Excerpted records:

------------

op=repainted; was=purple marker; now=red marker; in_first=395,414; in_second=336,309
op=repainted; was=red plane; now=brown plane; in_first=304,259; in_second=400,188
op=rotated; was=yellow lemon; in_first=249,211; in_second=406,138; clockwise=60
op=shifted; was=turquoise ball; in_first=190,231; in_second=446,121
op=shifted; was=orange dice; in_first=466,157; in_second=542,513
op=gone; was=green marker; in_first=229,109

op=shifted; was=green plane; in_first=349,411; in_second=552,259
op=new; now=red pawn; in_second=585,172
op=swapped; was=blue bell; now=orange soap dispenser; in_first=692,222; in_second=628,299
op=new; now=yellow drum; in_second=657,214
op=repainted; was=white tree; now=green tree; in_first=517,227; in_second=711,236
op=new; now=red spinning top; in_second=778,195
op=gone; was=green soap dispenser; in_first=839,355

------------

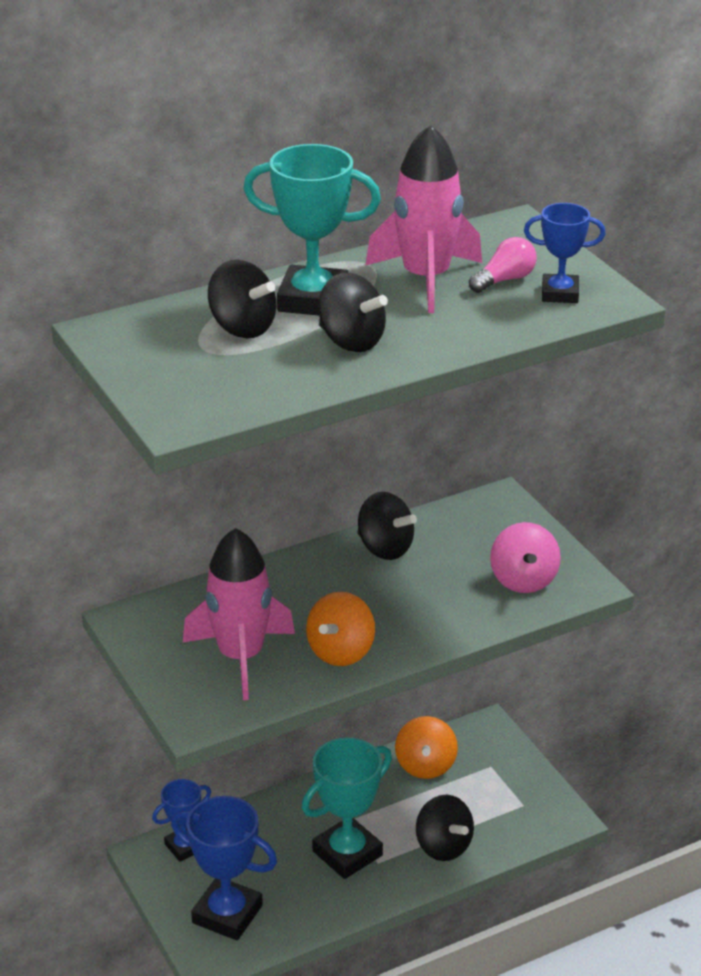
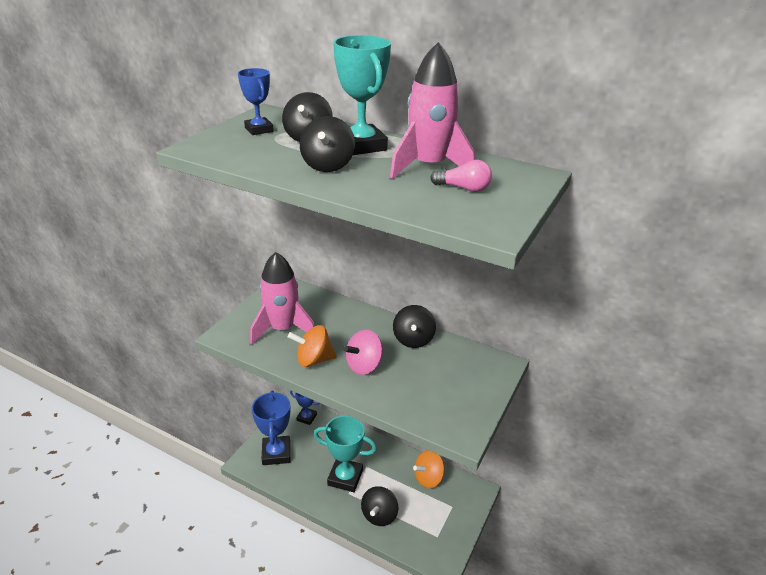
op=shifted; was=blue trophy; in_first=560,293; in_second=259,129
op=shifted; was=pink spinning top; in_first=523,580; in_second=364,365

------------

Task prompt: Quote the data above from the line containing "op=repainted; was=purple marker;" to the line containing "op=shifted; was=orange dice;", inclusive, and stop.

Completed exercise:
op=repainted; was=purple marker; now=red marker; in_first=395,414; in_second=336,309
op=repainted; was=red plane; now=brown plane; in_first=304,259; in_second=400,188
op=rotated; was=yellow lemon; in_first=249,211; in_second=406,138; clockwise=60
op=shifted; was=turquoise ball; in_first=190,231; in_second=446,121
op=shifted; was=orange dice; in_first=466,157; in_second=542,513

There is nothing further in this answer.